## Task details
Copy out each line below that contains the string "coordinate". Case counts.

· · · · · · ·

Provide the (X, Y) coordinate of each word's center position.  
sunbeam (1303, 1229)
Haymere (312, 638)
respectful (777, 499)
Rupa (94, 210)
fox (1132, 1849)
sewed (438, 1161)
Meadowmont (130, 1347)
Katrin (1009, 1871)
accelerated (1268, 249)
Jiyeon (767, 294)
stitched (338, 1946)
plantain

· · · · · · ·

## Answer to the exercise
Provide the (X, Y) coordinate of each word's center position.  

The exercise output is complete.